─── Records to use ───
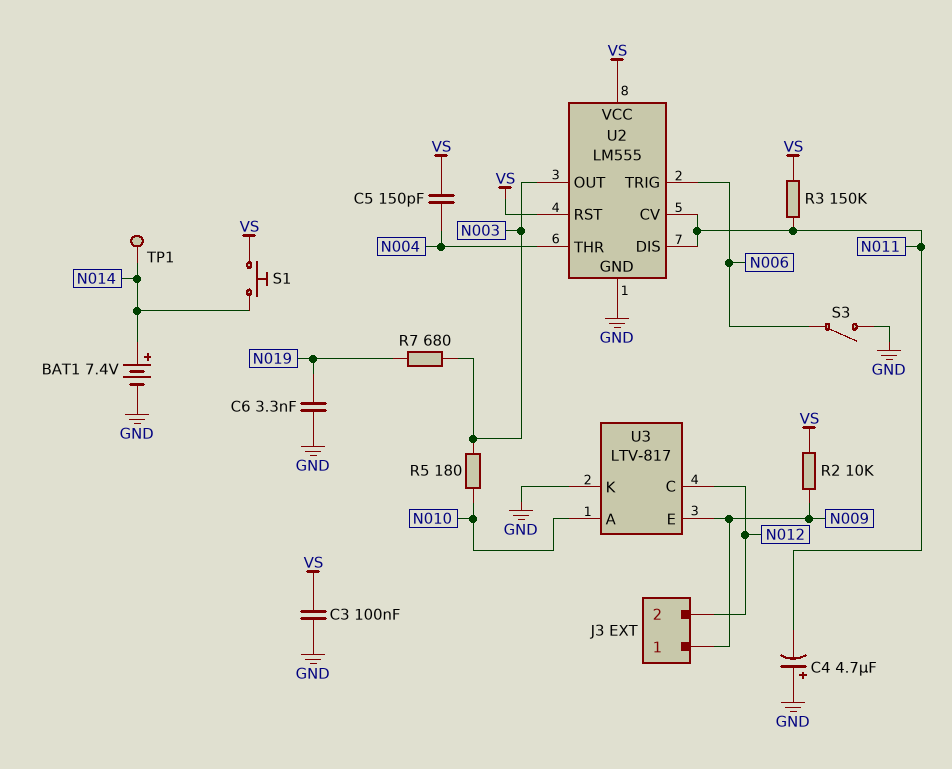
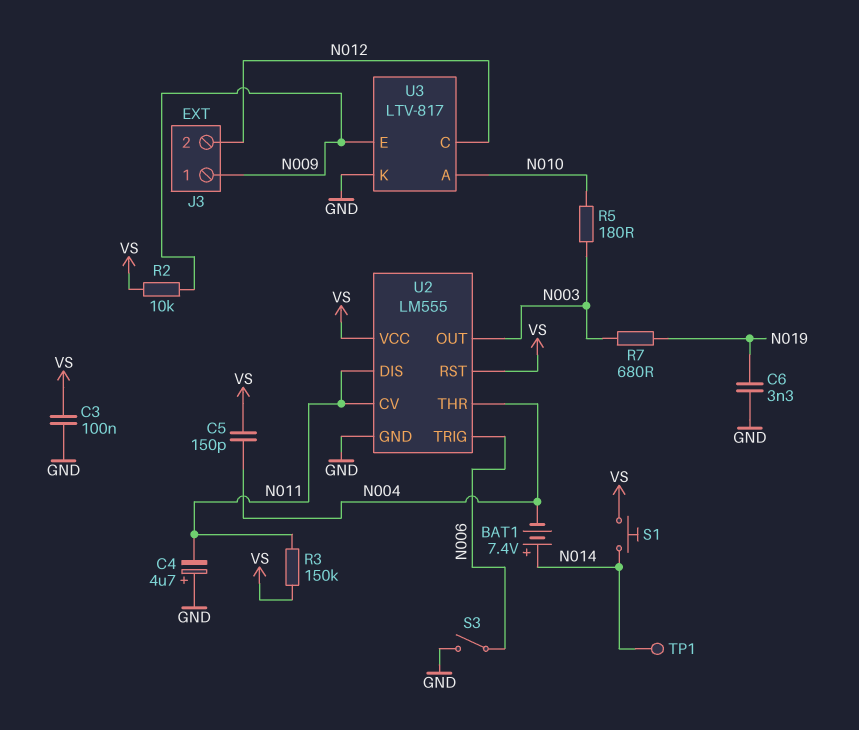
BAT1: 7.4V (plus N014, minus GND) -> 7.4V (plus N014, minus N004)

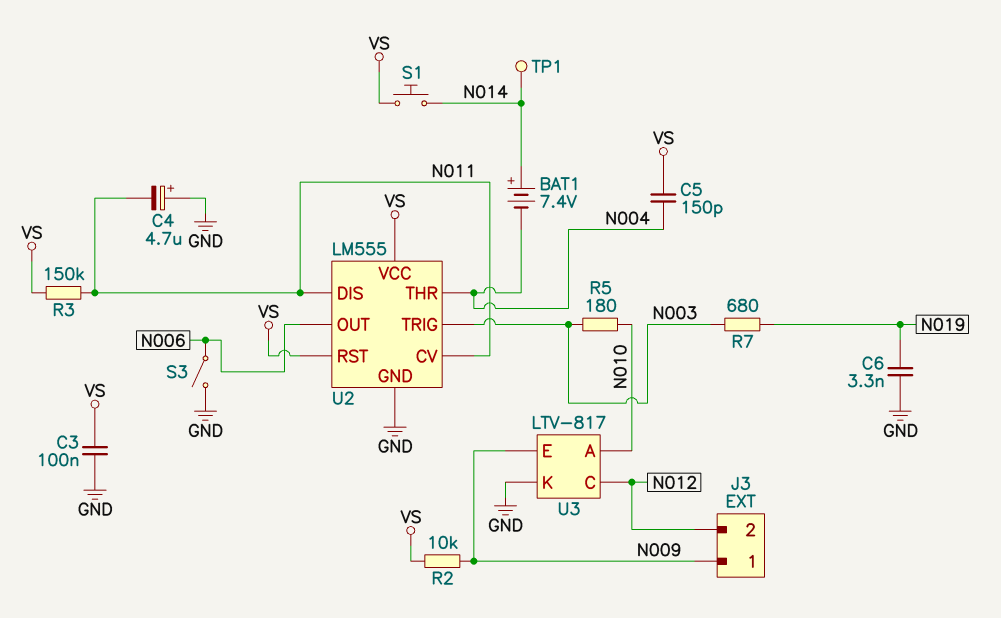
U2 pin OUT: N003 -> N006
U2 pin TRIG: N006 -> N003

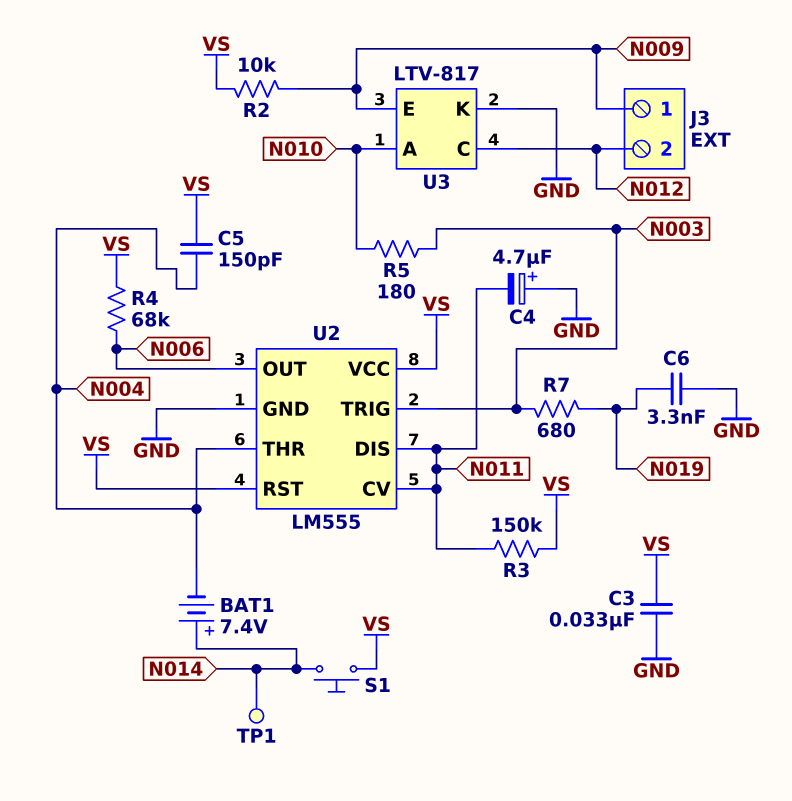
C3: 100nF (GND, VS) -> 33nF (GND, VS)
R4: none -> 68k (N006, VS)
S3: switch (GND, N006) -> none

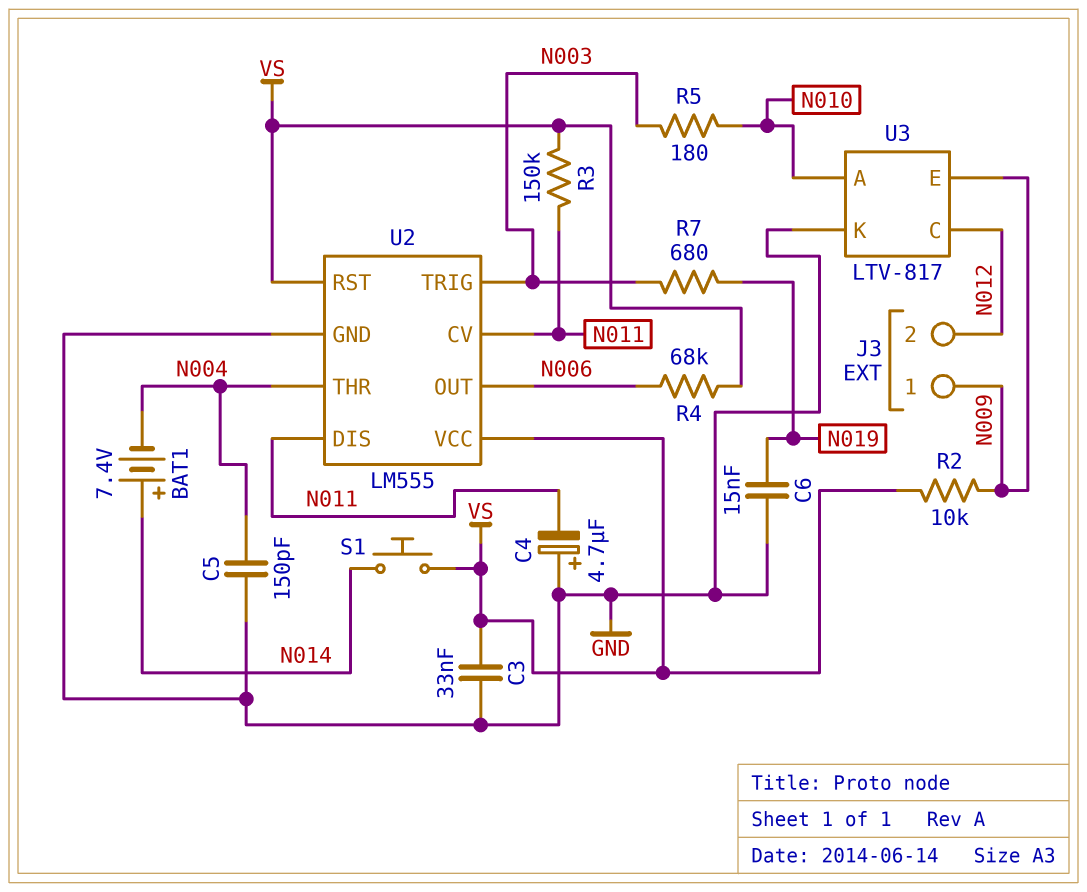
C5: 150pF (N004, VS) -> 150pF (GND, N004)
C6: 3.3nF (GND, N019) -> 15nF (GND, N019)
TP1: test point (N014) -> none

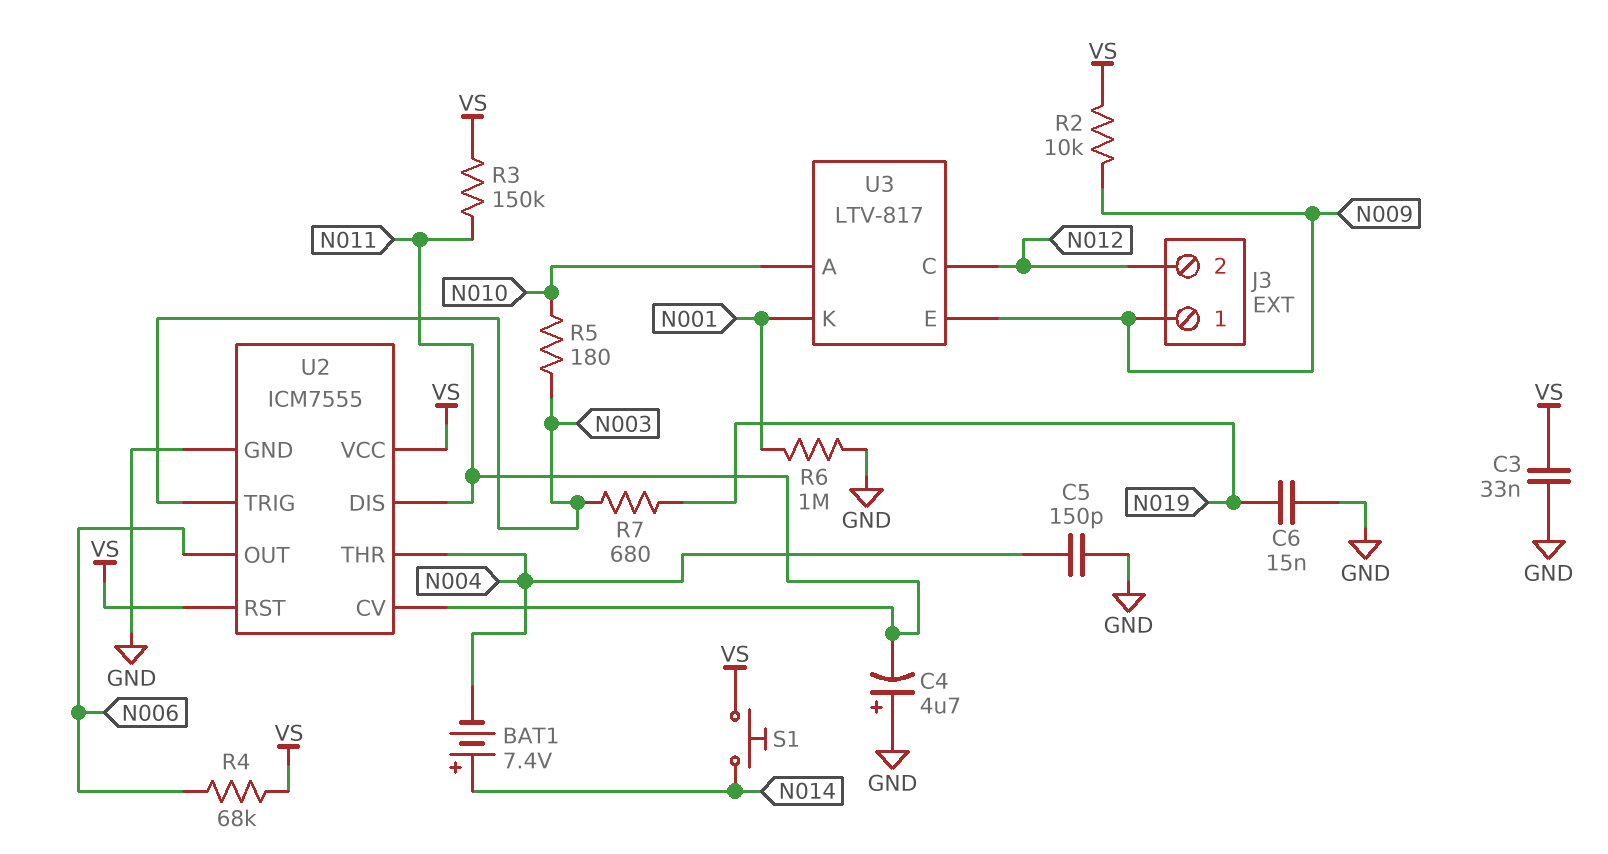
R6: none -> 1M (GND, N001)
U2: LM555 -> ICM7555
U3 pin K: GND -> N001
───
Search the entries for the word "none" and pick out every line that holds it.

Response to this task:
R4: none -> 68k (N006, VS)
S3: switch (GND, N006) -> none
TP1: test point (N014) -> none
R6: none -> 1M (GND, N001)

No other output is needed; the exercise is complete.